== What you should do ==
Retype the records below exactly as they stand, but with no images.

== Source information ==
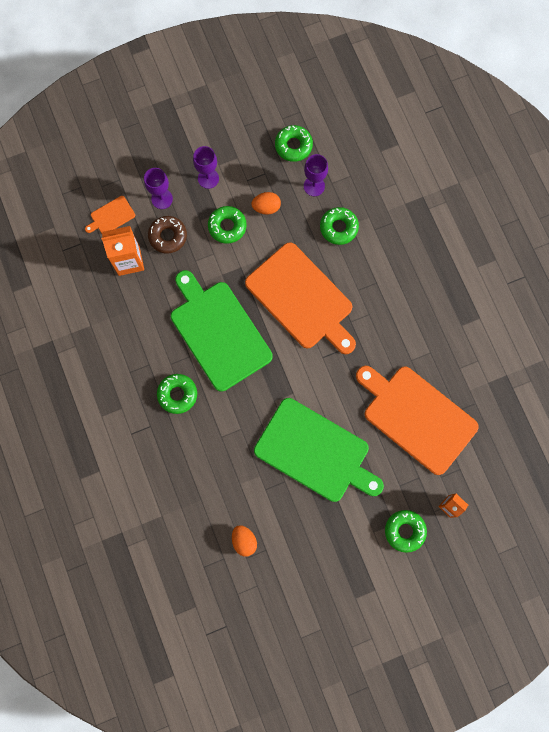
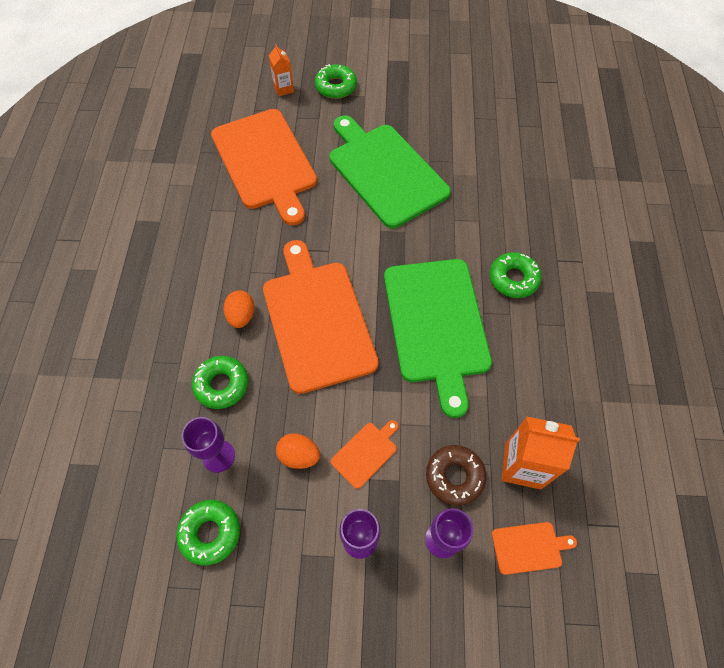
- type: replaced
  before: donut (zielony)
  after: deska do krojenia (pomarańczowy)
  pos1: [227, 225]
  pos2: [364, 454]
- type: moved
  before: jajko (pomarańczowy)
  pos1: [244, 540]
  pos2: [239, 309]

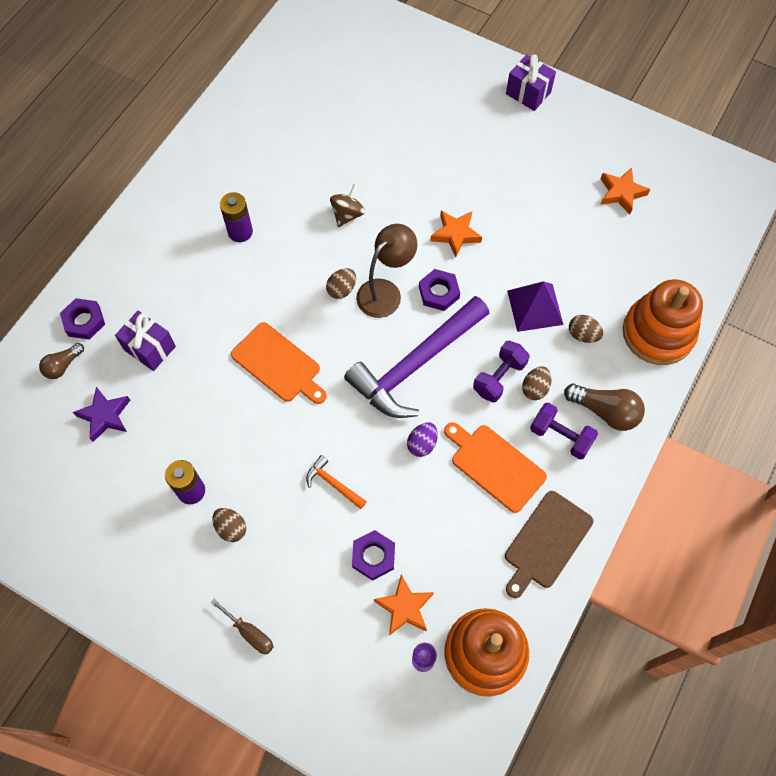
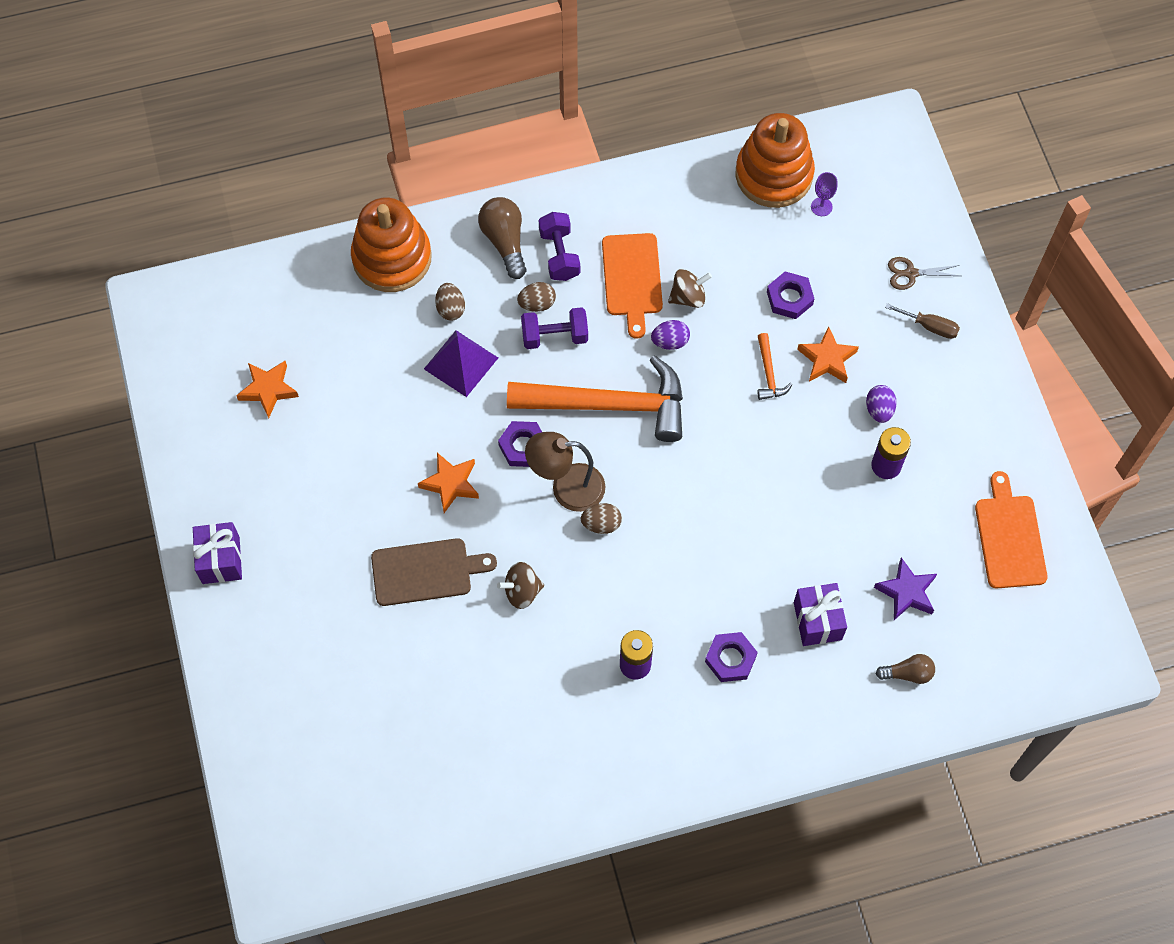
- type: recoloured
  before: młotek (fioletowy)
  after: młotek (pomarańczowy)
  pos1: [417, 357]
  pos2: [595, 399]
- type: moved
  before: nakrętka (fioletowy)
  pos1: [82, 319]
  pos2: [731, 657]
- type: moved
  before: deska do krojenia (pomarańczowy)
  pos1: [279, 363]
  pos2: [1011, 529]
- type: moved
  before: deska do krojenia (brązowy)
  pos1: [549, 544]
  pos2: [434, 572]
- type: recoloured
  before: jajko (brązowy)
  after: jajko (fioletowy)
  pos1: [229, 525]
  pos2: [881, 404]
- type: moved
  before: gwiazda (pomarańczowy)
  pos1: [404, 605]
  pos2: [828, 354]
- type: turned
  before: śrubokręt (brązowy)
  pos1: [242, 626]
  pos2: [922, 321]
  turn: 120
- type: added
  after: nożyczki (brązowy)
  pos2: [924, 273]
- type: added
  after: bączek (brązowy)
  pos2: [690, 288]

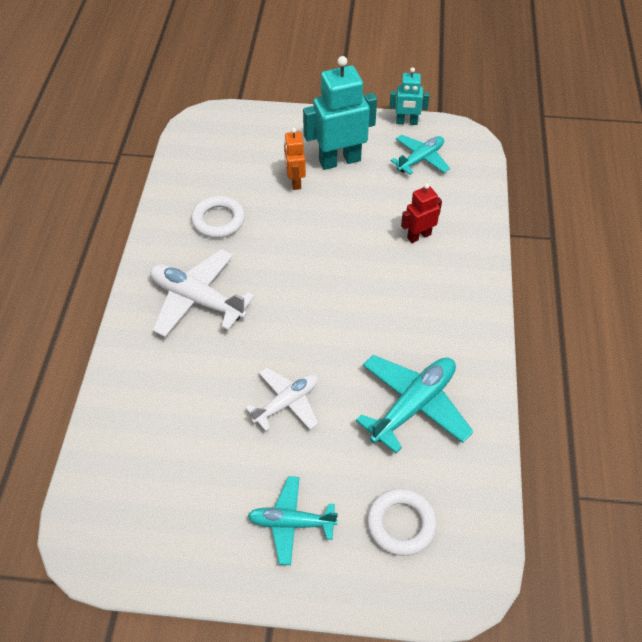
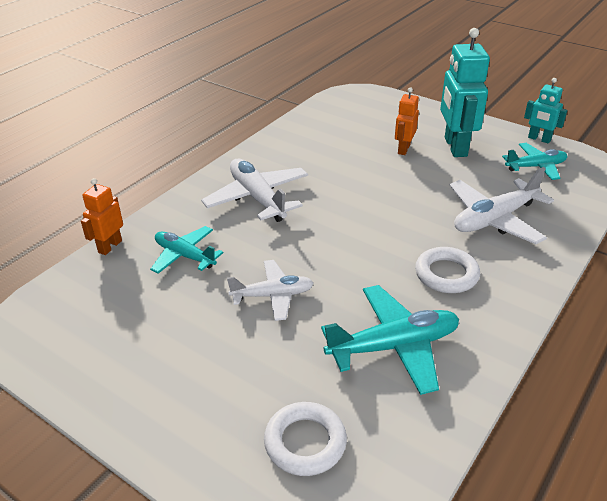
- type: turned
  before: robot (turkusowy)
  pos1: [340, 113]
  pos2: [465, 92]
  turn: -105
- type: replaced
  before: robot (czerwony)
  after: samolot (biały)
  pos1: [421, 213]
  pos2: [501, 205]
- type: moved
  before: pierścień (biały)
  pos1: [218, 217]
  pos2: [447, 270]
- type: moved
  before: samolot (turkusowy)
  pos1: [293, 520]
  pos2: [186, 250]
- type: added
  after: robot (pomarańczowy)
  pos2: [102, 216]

== Completed exercise ==
- type: replaced
  before: donut (zielony)
  after: deska do krojenia (pomarańczowy)
  pos1: [227, 225]
  pos2: [364, 454]
- type: moved
  before: jajko (pomarańczowy)
  pos1: [244, 540]
  pos2: [239, 309]

- type: recoloured
  before: młotek (fioletowy)
  after: młotek (pomarańczowy)
  pos1: [417, 357]
  pos2: [595, 399]
- type: moved
  before: nakrętka (fioletowy)
  pos1: [82, 319]
  pos2: [731, 657]
- type: moved
  before: deska do krojenia (pomarańczowy)
  pos1: [279, 363]
  pos2: [1011, 529]
- type: moved
  before: deska do krojenia (brązowy)
  pos1: [549, 544]
  pos2: [434, 572]
- type: recoloured
  before: jajko (brązowy)
  after: jajko (fioletowy)
  pos1: [229, 525]
  pos2: [881, 404]
- type: moved
  before: gwiazda (pomarańczowy)
  pos1: [404, 605]
  pos2: [828, 354]
- type: turned
  before: śrubokręt (brązowy)
  pos1: [242, 626]
  pos2: [922, 321]
  turn: 120
- type: added
  after: nożyczki (brązowy)
  pos2: [924, 273]
- type: added
  after: bączek (brązowy)
  pos2: [690, 288]

- type: turned
  before: robot (turkusowy)
  pos1: [340, 113]
  pos2: [465, 92]
  turn: -105
- type: replaced
  before: robot (czerwony)
  after: samolot (biały)
  pos1: [421, 213]
  pos2: [501, 205]
- type: moved
  before: pierścień (biały)
  pos1: [218, 217]
  pos2: [447, 270]
- type: moved
  before: samolot (turkusowy)
  pos1: [293, 520]
  pos2: [186, 250]
- type: added
  after: robot (pomarańczowy)
  pos2: [102, 216]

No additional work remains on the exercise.